▶ YOUR GOAL
Exclude images; transcribe the rest of the data exactly.

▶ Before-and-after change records
################
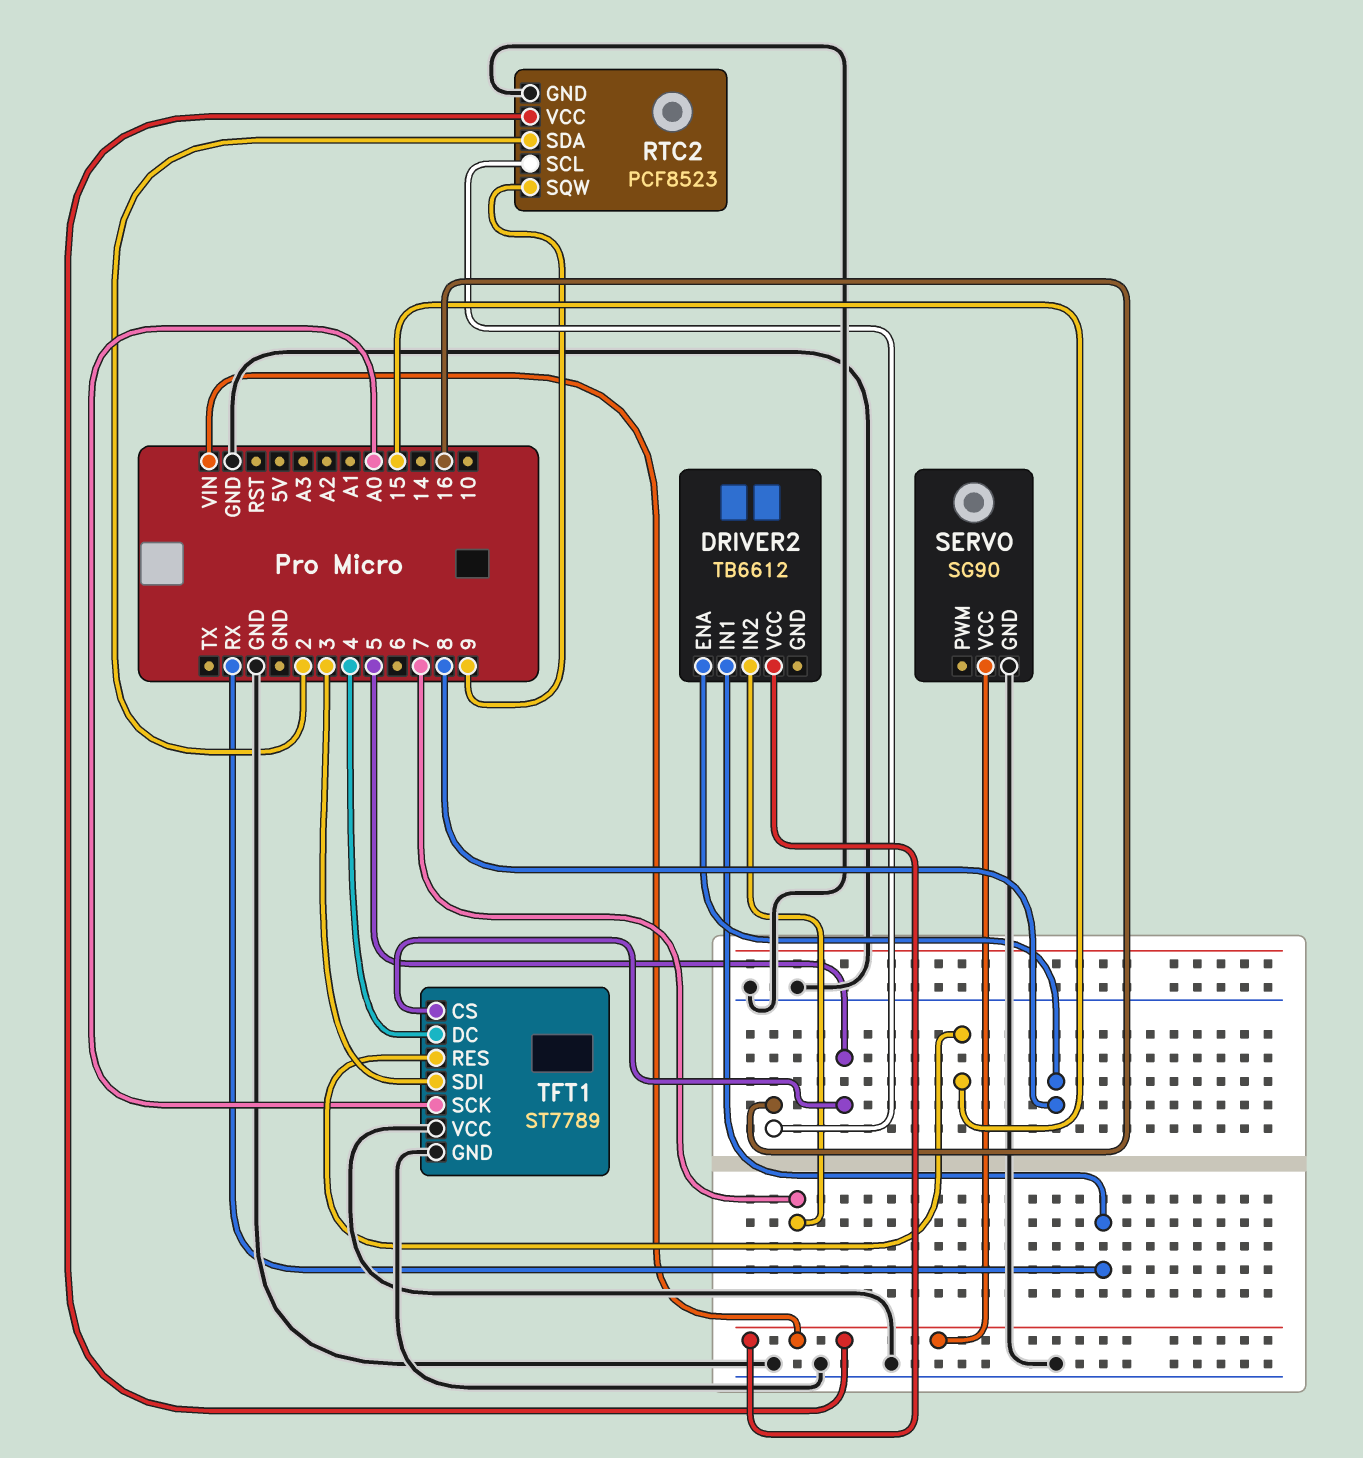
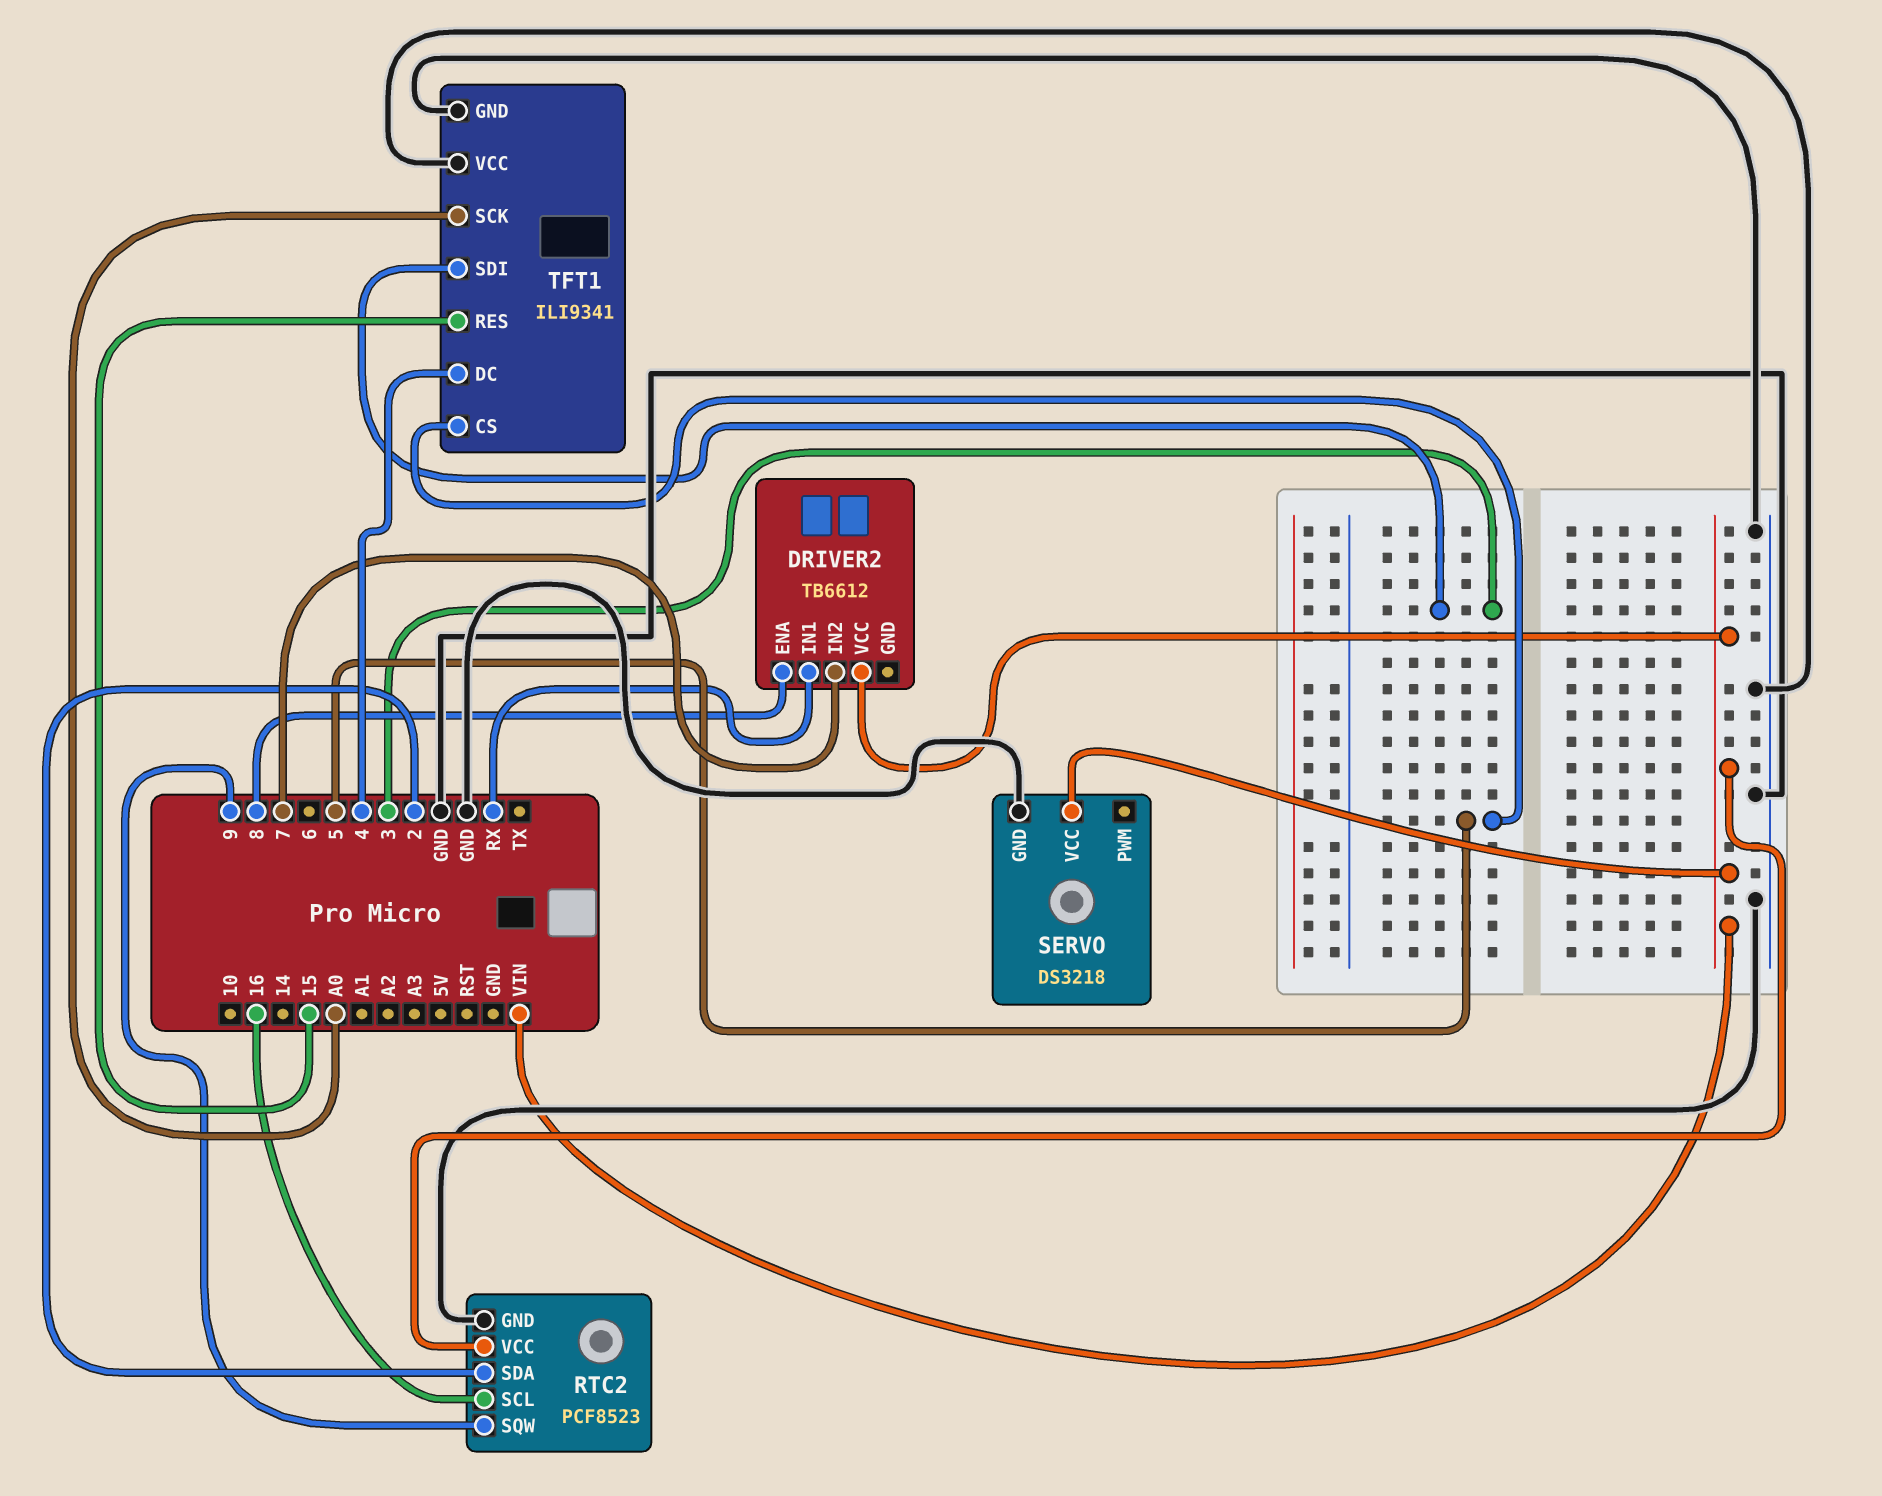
SERVO: SG90 -> DS3218
TFT1: ST7789 -> ILI9341

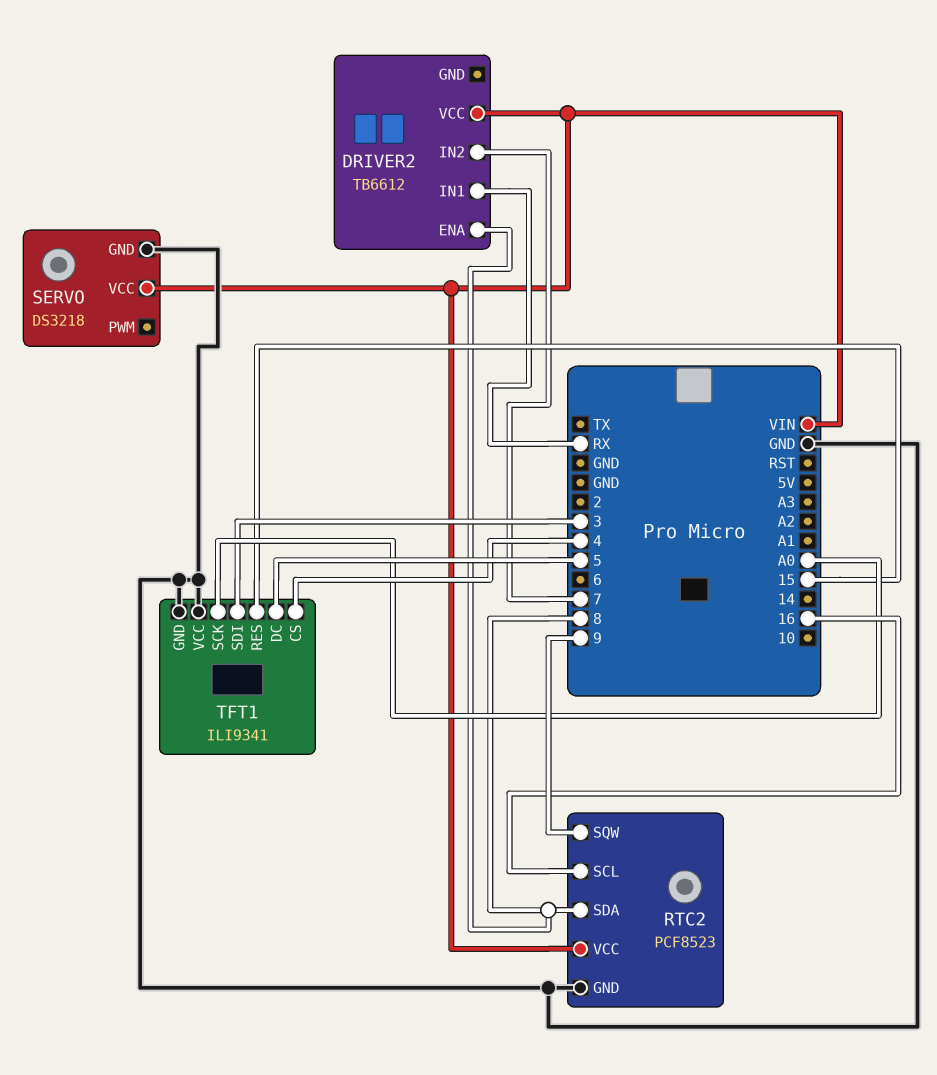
RTC2 pin SDA: 2 -> 8
TFT1 pin CS: 5 -> 4
TFT1 pin DC: 4 -> 5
################
▶ EXERCISE ANSWER
SERVO: SG90 -> DS3218
TFT1: ST7789 -> ILI9341

RTC2 pin SDA: 2 -> 8
TFT1 pin CS: 5 -> 4
TFT1 pin DC: 4 -> 5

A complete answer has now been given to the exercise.